### EXERCISE BRIEF
Please rewrite the records from the start through the line holding "orange cross: moved 2 px left, 6 px up", inclusive, swapping "hexagon" for "octagon" and leaving everything else unchanged. Give only those lines.

>> Begin SUPPLIED DATA

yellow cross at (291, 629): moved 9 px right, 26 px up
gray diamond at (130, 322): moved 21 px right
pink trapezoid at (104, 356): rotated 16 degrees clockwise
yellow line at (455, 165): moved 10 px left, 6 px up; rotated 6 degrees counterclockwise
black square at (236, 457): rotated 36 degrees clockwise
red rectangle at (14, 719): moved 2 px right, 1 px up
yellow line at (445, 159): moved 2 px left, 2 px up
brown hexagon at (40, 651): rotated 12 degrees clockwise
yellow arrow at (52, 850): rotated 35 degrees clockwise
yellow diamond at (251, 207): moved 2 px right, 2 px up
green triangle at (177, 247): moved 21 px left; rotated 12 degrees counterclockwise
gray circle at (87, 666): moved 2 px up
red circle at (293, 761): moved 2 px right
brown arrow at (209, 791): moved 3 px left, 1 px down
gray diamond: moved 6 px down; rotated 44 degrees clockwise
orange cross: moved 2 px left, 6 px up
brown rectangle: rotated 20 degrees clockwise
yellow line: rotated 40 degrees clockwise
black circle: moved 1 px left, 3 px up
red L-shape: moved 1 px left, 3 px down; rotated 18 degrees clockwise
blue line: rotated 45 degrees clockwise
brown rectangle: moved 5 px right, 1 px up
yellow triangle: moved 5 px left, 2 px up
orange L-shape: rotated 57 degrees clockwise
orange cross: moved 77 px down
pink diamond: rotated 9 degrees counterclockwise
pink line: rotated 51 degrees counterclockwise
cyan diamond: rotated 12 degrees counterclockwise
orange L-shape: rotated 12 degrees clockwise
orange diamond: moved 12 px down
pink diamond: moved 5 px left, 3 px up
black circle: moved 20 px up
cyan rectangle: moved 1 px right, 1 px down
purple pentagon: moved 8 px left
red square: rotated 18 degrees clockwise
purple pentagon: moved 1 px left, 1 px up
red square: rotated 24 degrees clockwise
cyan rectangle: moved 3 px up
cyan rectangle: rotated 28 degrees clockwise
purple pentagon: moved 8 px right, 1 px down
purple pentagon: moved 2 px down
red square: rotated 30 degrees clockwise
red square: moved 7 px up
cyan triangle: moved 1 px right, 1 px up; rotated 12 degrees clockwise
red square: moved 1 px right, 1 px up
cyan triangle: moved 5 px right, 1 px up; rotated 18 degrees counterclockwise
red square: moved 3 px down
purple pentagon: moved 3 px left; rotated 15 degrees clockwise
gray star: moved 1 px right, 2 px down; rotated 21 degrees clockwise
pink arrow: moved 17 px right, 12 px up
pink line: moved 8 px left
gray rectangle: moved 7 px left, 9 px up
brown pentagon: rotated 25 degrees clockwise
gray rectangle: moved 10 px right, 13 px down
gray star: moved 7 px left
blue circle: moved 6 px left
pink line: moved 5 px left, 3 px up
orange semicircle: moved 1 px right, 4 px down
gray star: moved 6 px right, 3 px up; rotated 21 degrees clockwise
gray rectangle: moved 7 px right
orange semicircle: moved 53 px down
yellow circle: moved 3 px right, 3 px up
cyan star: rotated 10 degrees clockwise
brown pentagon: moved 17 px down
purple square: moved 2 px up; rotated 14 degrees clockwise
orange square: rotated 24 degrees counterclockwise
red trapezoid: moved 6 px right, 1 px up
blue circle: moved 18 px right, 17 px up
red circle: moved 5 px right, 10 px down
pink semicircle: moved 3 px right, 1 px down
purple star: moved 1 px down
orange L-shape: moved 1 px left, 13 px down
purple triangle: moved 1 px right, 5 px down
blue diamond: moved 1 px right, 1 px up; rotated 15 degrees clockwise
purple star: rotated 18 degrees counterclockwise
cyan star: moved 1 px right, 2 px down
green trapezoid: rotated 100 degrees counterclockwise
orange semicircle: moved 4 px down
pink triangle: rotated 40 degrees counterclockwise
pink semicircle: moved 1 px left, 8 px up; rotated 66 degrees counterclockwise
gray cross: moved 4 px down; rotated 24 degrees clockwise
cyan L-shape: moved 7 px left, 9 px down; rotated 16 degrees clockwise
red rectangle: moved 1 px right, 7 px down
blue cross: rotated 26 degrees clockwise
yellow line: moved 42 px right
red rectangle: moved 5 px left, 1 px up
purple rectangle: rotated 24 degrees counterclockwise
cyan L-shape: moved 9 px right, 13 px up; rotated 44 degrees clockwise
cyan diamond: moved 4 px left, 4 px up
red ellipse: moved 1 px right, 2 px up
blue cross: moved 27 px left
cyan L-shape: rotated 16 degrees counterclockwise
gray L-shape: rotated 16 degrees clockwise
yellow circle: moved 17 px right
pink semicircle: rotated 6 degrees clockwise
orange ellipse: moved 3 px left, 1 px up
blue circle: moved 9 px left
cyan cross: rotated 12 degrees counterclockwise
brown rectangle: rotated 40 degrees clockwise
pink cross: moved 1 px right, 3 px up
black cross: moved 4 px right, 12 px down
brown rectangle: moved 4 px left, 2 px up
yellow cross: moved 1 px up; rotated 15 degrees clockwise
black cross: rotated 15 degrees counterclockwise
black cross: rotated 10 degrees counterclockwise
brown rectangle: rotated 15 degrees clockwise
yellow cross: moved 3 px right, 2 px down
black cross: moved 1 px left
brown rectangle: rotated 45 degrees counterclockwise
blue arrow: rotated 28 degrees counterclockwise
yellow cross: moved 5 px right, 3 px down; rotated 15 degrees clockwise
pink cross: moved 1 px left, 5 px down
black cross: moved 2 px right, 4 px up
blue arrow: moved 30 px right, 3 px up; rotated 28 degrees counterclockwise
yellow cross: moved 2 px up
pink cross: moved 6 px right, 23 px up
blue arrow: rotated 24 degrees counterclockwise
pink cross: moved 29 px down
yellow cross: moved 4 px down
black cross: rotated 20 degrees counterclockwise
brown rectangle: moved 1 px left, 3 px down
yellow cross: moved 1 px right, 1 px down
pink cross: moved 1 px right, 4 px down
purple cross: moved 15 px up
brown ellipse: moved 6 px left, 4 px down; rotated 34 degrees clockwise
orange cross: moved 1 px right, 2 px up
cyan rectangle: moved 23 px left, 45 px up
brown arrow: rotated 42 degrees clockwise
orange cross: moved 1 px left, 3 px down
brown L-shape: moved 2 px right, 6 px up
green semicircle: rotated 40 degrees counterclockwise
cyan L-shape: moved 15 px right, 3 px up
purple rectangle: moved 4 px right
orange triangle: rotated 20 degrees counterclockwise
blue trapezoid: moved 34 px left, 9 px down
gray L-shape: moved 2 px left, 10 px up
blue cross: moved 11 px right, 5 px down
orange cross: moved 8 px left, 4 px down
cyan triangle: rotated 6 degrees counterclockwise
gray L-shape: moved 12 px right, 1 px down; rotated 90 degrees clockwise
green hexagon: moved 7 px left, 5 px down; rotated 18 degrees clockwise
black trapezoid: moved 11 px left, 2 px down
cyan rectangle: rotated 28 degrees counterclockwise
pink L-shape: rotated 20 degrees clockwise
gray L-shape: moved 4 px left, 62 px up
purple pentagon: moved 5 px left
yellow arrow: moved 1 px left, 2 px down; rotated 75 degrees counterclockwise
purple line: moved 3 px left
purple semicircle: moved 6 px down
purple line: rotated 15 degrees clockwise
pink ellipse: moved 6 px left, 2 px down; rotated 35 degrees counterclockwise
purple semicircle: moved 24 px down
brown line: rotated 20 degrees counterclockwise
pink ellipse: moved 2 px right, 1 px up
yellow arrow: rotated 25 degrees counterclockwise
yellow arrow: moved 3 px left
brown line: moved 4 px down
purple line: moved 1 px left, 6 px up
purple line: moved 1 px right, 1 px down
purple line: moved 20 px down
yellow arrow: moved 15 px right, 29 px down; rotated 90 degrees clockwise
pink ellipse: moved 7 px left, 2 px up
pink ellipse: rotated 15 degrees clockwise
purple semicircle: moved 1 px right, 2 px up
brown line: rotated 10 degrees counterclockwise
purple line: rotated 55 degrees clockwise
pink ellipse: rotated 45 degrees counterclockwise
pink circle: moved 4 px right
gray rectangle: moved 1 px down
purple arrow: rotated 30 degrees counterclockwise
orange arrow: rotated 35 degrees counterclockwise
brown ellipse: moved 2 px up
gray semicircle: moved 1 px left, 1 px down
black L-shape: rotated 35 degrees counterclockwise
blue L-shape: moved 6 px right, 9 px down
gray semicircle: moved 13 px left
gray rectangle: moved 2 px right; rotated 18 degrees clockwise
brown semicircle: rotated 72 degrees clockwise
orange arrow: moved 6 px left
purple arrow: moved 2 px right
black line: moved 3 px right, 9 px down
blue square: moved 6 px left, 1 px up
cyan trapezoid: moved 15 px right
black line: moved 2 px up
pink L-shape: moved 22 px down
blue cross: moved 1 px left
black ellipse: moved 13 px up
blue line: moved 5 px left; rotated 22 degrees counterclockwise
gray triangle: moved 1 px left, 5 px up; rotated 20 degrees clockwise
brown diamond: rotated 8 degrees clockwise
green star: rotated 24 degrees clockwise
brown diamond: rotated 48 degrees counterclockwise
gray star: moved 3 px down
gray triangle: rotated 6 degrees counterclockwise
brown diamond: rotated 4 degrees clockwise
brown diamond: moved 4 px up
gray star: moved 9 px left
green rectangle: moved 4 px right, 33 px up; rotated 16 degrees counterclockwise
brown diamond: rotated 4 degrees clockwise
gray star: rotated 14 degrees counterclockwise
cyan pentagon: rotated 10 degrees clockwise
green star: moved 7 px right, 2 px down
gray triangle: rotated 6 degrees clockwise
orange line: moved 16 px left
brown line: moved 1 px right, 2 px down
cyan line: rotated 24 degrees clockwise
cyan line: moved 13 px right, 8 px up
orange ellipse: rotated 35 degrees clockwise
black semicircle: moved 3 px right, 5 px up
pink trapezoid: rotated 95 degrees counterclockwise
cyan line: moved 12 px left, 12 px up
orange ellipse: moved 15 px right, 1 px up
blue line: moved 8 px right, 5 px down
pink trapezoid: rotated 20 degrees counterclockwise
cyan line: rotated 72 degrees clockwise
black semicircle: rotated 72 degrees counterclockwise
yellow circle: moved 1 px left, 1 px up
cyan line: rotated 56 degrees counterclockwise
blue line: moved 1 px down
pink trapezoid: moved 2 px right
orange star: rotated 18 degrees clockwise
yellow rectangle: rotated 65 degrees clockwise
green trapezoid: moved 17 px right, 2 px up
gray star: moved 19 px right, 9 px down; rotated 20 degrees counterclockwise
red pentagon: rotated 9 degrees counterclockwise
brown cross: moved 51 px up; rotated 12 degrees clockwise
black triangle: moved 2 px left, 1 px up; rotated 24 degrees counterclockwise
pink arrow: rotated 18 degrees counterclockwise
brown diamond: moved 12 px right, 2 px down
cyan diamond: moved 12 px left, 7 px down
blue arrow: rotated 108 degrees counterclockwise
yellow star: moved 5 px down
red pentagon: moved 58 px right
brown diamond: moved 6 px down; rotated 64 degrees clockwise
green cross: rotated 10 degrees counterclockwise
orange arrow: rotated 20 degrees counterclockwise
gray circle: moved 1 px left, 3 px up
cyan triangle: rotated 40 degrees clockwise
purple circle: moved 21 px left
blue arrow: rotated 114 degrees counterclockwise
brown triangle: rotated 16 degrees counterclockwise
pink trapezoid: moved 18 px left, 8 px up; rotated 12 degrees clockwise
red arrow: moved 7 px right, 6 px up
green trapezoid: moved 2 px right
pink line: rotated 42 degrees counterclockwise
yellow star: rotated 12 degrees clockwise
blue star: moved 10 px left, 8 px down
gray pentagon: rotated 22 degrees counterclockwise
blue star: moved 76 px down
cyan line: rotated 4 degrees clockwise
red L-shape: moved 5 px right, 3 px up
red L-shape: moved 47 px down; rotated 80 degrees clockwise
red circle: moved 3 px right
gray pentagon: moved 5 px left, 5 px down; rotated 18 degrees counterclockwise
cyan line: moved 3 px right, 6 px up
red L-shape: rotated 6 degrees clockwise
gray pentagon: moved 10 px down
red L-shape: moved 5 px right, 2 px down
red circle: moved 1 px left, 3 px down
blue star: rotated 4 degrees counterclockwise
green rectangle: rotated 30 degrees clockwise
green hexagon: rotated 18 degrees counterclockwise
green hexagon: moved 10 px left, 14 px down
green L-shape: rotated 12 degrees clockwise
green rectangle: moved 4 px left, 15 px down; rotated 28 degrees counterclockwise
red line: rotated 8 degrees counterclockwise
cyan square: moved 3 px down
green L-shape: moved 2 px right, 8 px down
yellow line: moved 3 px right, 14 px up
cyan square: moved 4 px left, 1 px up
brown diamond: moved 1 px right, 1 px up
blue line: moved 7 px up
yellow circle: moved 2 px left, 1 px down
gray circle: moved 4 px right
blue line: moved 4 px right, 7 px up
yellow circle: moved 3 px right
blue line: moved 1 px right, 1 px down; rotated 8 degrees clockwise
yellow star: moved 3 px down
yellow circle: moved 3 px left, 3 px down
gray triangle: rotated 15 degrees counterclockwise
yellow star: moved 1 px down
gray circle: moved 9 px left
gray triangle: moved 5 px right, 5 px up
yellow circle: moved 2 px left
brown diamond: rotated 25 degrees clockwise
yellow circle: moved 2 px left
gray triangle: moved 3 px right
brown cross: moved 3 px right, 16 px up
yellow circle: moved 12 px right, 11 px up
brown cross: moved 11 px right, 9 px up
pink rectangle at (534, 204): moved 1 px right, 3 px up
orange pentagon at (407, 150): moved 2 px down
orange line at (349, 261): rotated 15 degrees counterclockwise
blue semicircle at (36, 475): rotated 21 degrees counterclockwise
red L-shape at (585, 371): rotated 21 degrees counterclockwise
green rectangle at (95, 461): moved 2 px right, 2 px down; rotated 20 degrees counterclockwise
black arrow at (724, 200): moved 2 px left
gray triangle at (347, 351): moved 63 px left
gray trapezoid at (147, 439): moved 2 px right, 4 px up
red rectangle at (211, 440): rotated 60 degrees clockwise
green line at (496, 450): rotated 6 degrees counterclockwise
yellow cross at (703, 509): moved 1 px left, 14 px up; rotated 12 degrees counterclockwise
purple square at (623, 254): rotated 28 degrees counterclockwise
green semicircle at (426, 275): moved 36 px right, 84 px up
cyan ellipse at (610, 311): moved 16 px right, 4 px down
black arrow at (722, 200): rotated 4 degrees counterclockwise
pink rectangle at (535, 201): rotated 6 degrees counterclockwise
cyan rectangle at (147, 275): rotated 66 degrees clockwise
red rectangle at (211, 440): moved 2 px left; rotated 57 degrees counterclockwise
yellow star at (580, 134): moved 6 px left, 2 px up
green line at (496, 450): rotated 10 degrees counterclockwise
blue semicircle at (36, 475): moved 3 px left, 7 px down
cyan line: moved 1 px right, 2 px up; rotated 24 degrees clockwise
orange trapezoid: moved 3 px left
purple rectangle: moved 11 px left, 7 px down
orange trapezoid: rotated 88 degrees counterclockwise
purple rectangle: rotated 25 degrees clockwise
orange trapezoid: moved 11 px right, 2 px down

>> End SUPPLIED DATA

### RESPONSE FOR THIS EXERCISE
yellow cross at (291, 629): moved 9 px right, 26 px up
gray diamond at (130, 322): moved 21 px right
pink trapezoid at (104, 356): rotated 16 degrees clockwise
yellow line at (455, 165): moved 10 px left, 6 px up; rotated 6 degrees counterclockwise
black square at (236, 457): rotated 36 degrees clockwise
red rectangle at (14, 719): moved 2 px right, 1 px up
yellow line at (445, 159): moved 2 px left, 2 px up
brown octagon at (40, 651): rotated 12 degrees clockwise
yellow arrow at (52, 850): rotated 35 degrees clockwise
yellow diamond at (251, 207): moved 2 px right, 2 px up
green triangle at (177, 247): moved 21 px left; rotated 12 degrees counterclockwise
gray circle at (87, 666): moved 2 px up
red circle at (293, 761): moved 2 px right
brown arrow at (209, 791): moved 3 px left, 1 px down
gray diamond: moved 6 px down; rotated 44 degrees clockwise
orange cross: moved 2 px left, 6 px up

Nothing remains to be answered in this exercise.